What you are asked to do
Return every line from the listing where the word "none" occurs.

Data for processing
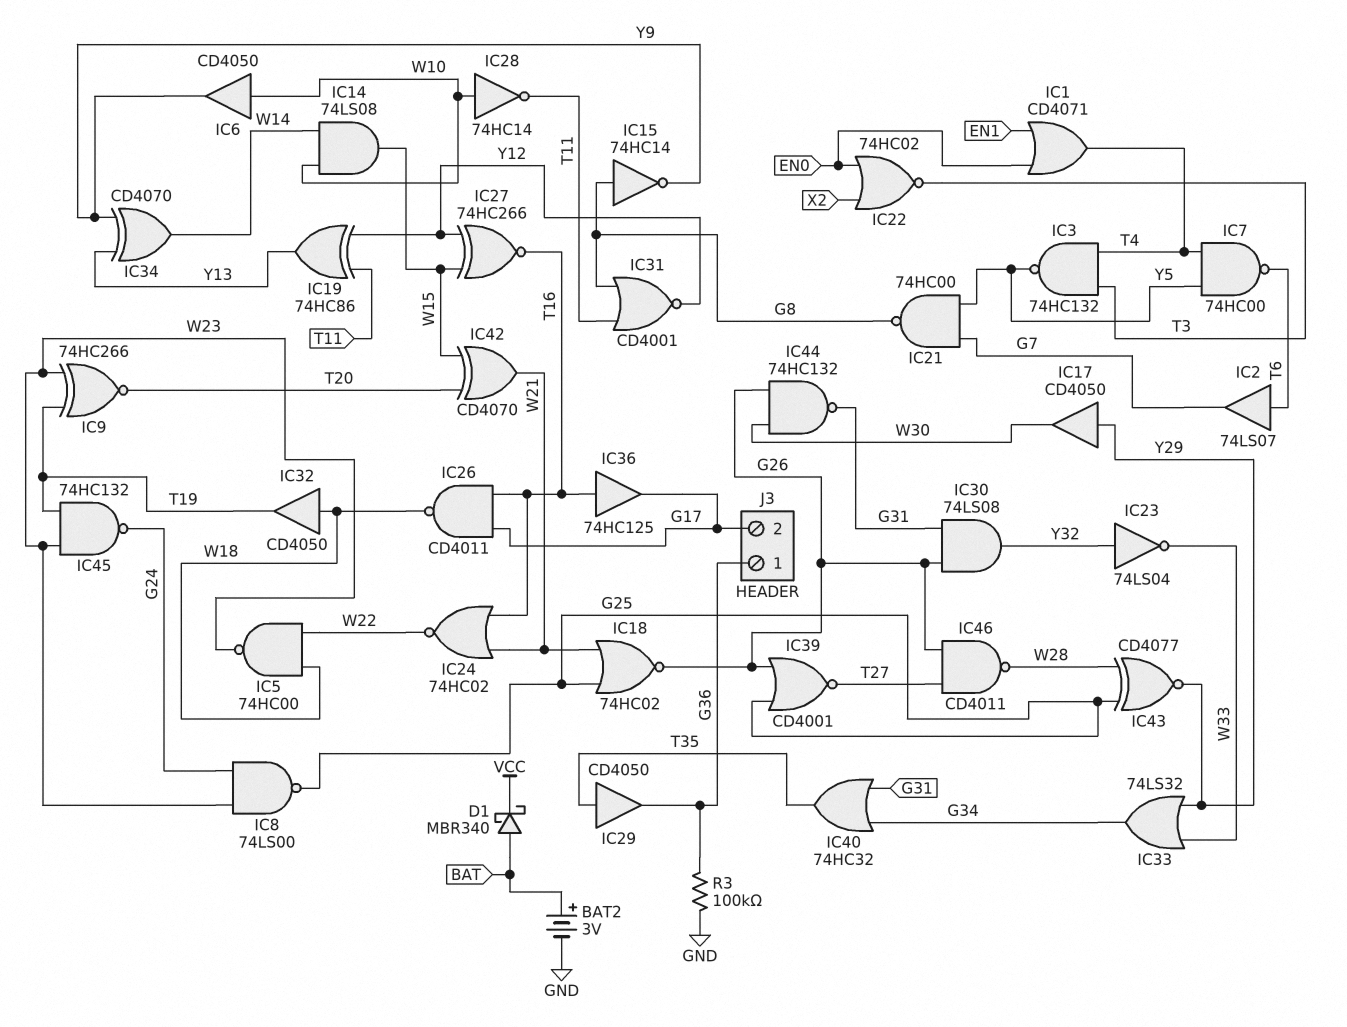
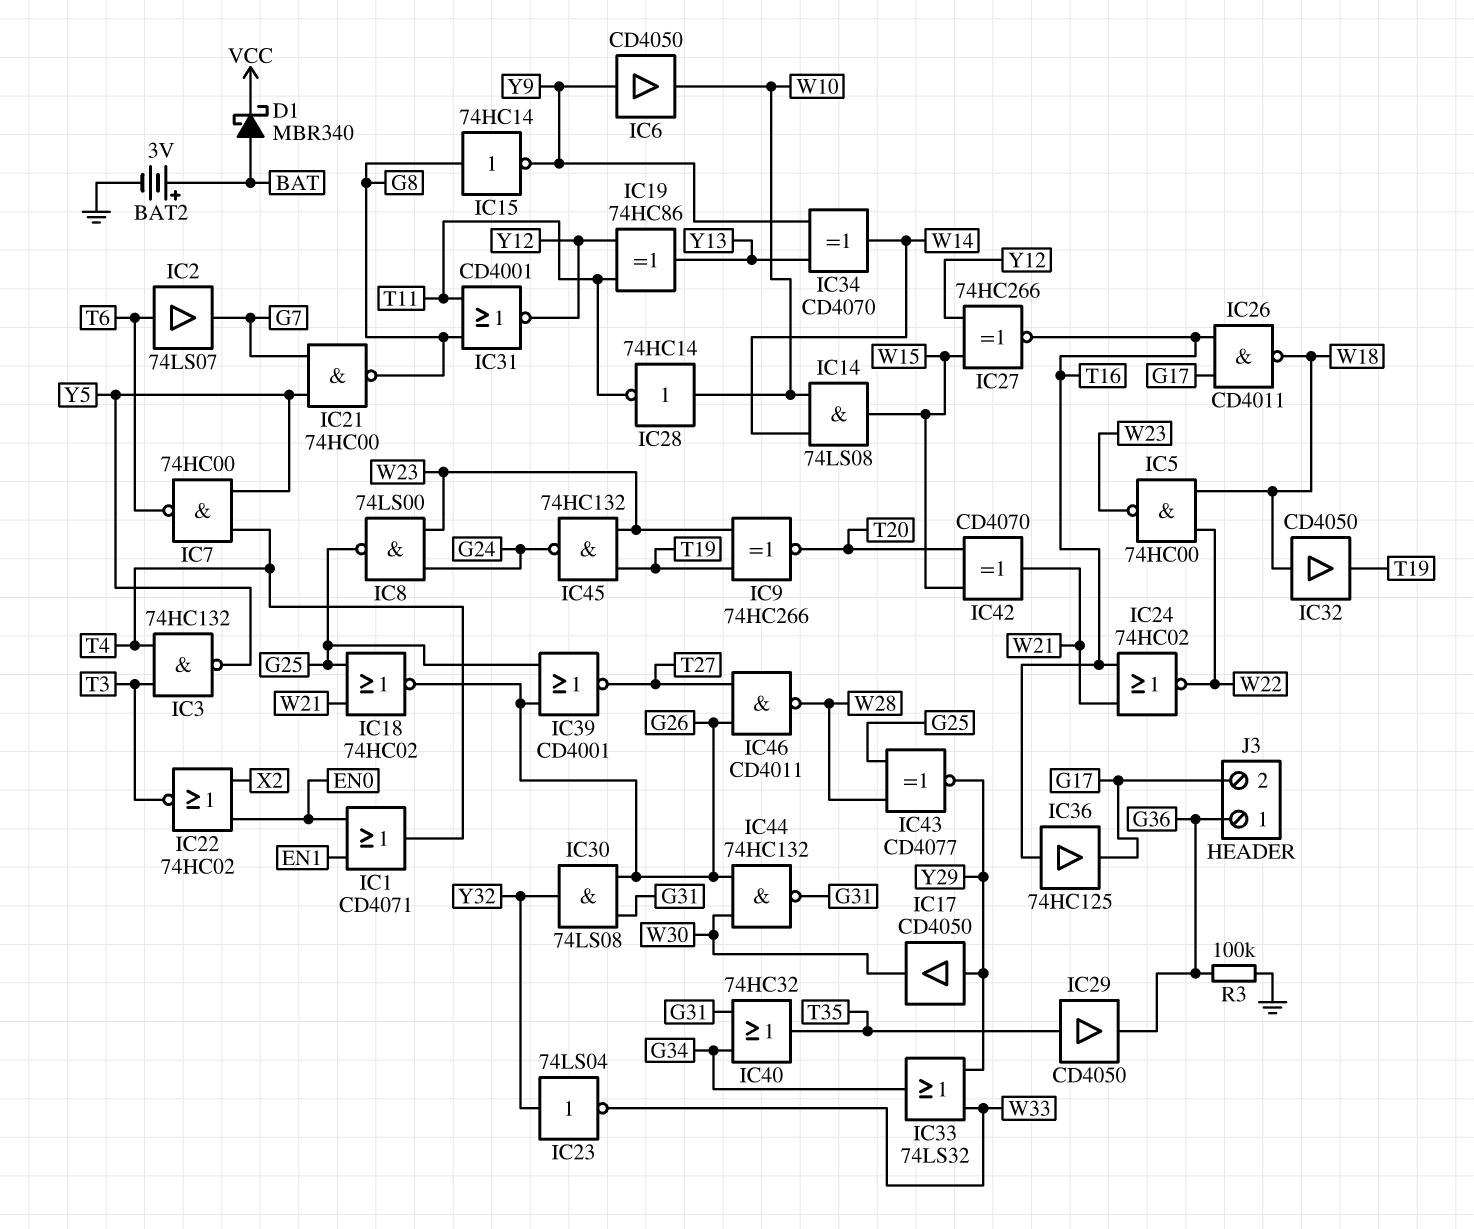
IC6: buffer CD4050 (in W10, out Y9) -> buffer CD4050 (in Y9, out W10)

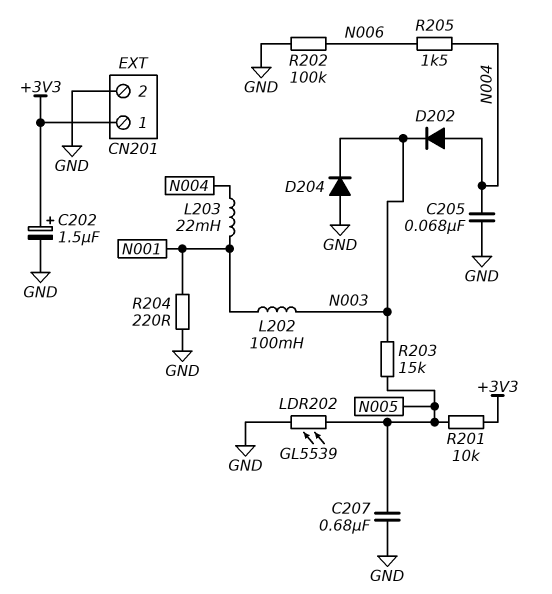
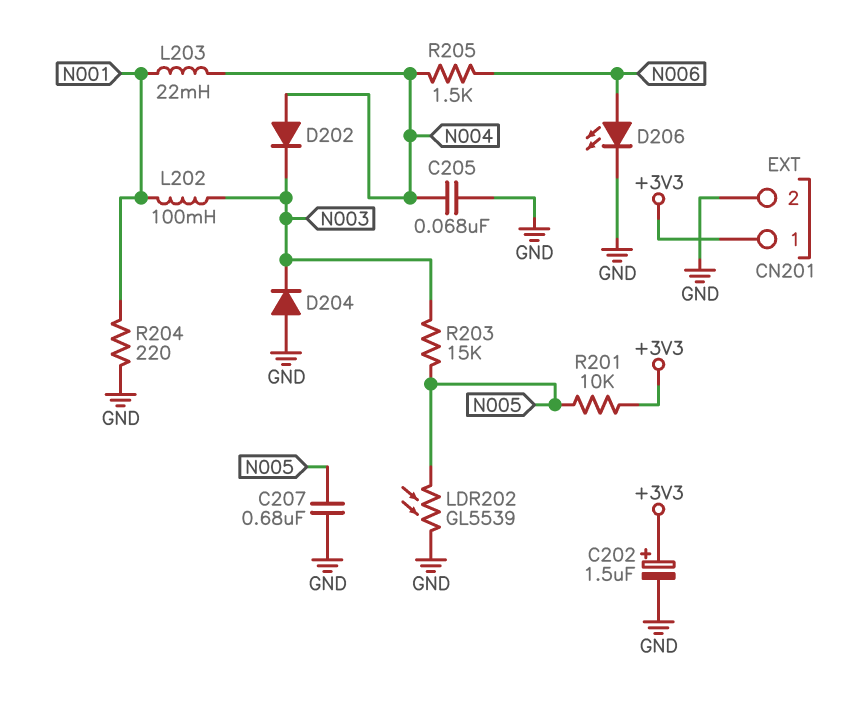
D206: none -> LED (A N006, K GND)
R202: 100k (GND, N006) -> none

---

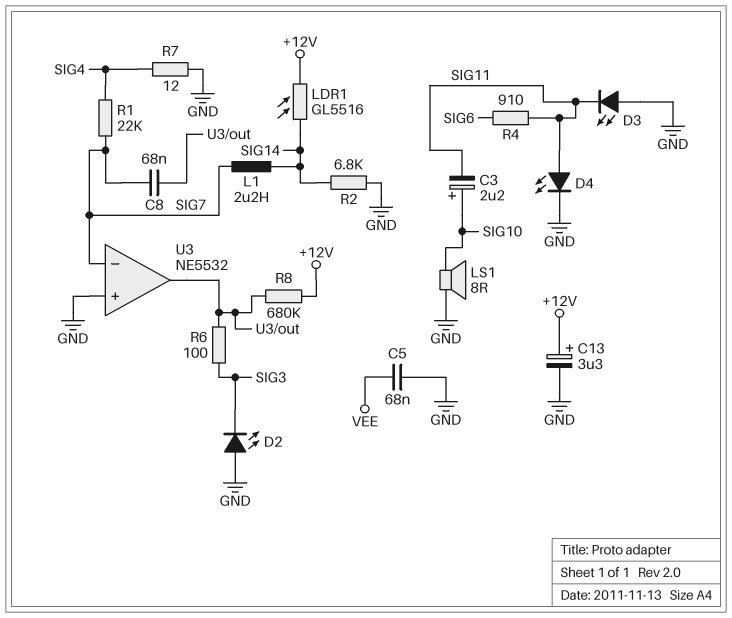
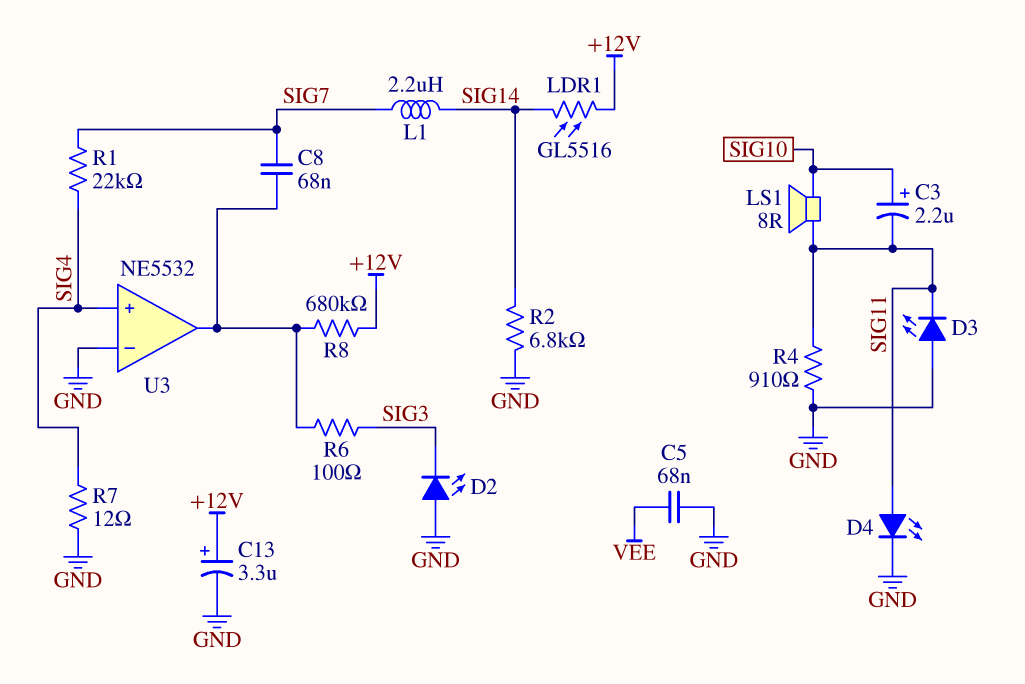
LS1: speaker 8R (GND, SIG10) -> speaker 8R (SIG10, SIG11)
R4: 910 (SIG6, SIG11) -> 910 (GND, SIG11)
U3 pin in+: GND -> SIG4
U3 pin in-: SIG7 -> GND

==

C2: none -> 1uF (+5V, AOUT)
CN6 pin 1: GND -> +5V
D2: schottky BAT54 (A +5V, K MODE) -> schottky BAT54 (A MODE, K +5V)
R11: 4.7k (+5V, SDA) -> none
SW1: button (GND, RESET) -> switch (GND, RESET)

Output of the exercise
D206: none -> LED (A N006, K GND)
R202: 100k (GND, N006) -> none
C2: none -> 1uF (+5V, AOUT)
R11: 4.7k (+5V, SDA) -> none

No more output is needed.